== Problem description ==
Using the material below, print the line that contains "camera: 95 degrees right, 0 degrees up", the line that contains "(631, 205) = (558, 646): white", and every line in between, exactly and nothing else.

== Record extracts ==
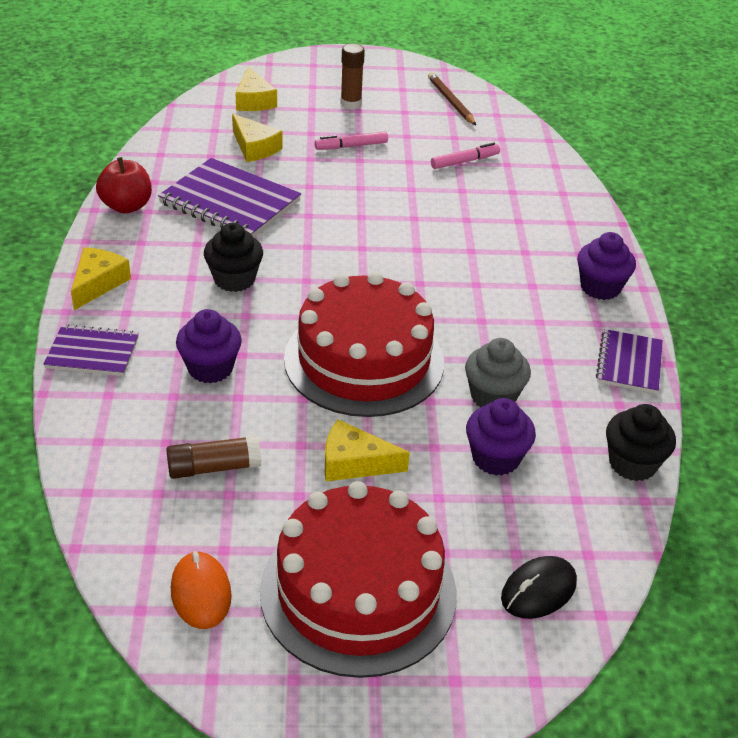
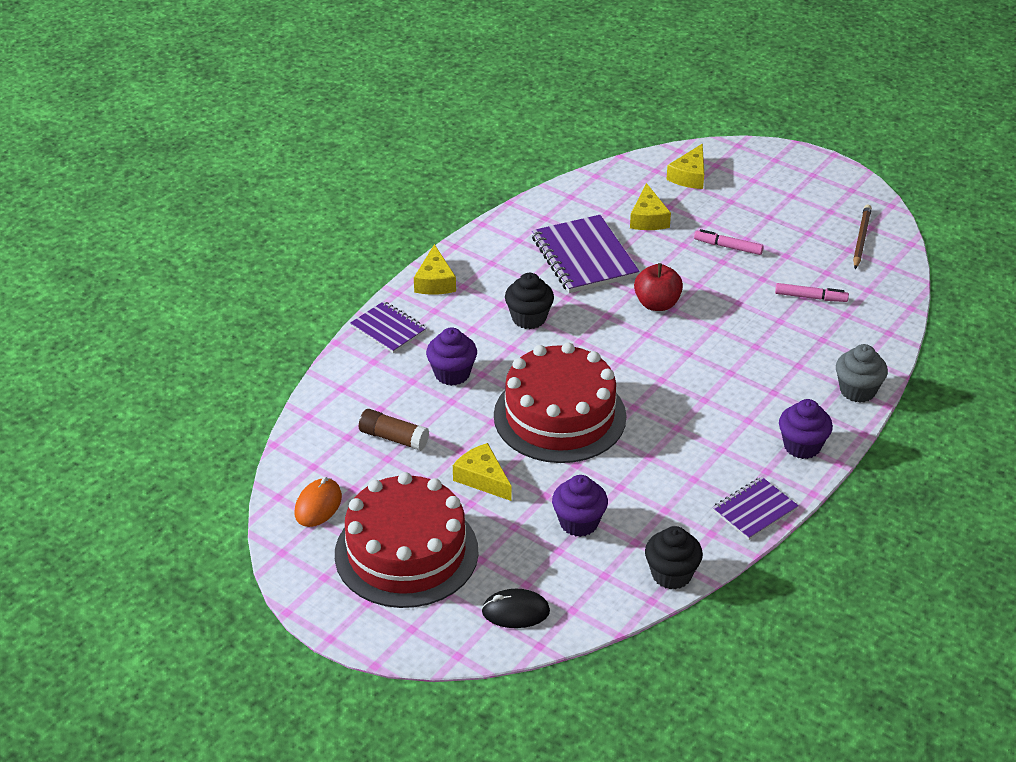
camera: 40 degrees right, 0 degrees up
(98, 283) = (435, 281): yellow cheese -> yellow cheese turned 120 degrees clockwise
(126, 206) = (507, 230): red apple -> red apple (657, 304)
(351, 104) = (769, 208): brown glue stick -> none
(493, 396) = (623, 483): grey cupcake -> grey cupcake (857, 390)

--

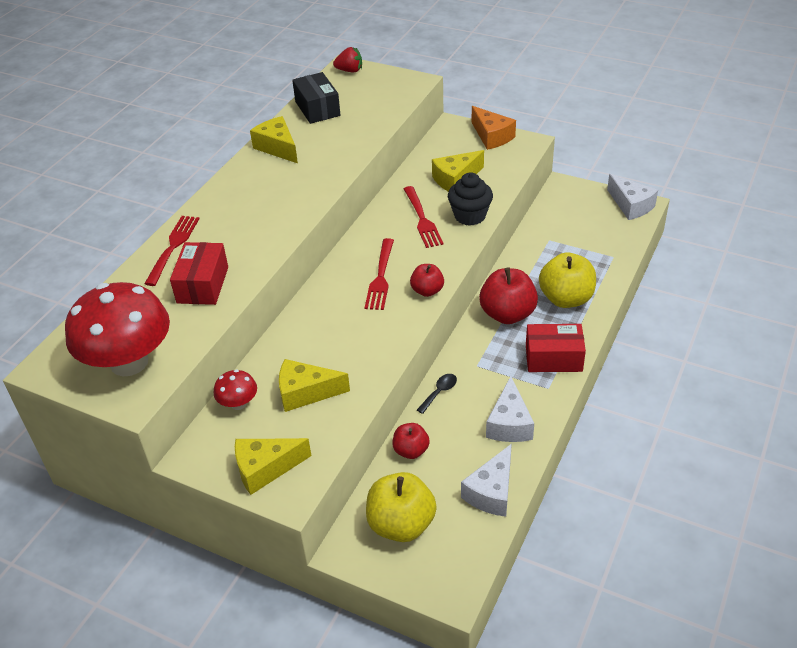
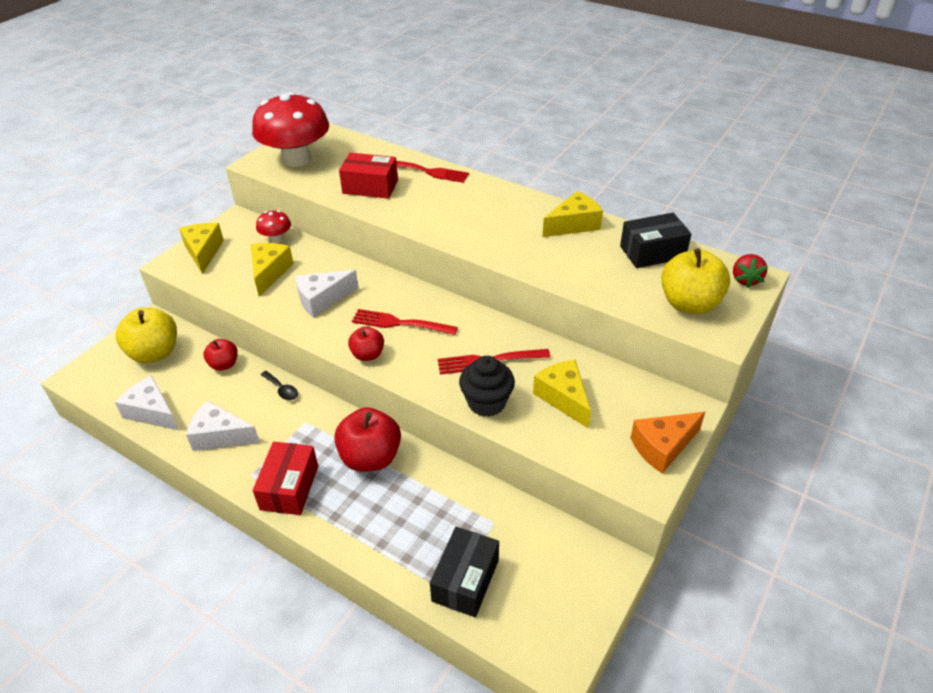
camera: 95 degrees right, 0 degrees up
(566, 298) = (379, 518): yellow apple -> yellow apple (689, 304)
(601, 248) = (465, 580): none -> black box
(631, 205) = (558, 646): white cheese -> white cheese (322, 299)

== Solved exercise ==
camera: 95 degrees right, 0 degrees up
(566, 298) = (379, 518): yellow apple -> yellow apple (689, 304)
(601, 248) = (465, 580): none -> black box
(631, 205) = (558, 646): white cheese -> white cheese (322, 299)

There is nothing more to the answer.